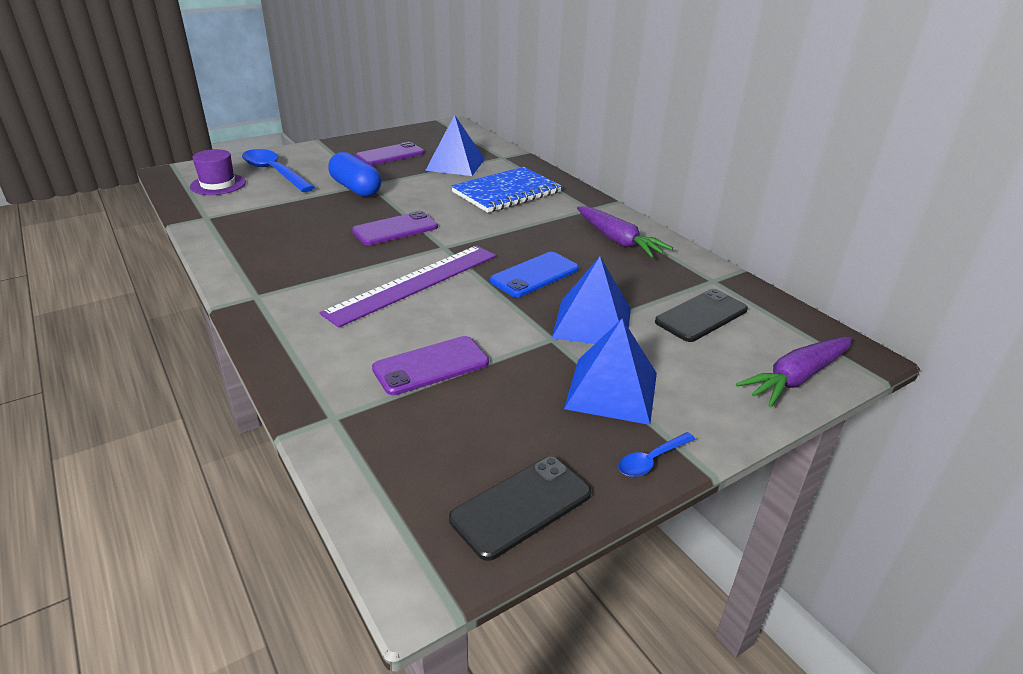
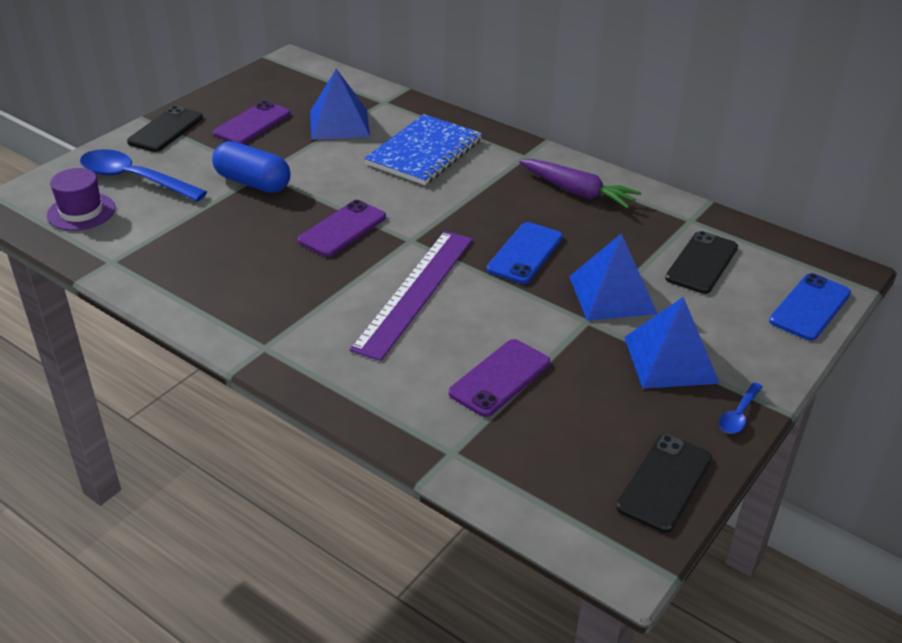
camera: 20 degrees left, 5 degrees up
(325, 149) = (165, 130): none -> black phone
(797, 378) = (810, 307): purple carrot -> blue phone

§ Exercise aim: Whenever the string "phone" shows up in a line above, copy that line.

§ Written response:
(325, 149) = (165, 130): none -> black phone
(797, 378) = (810, 307): purple carrot -> blue phone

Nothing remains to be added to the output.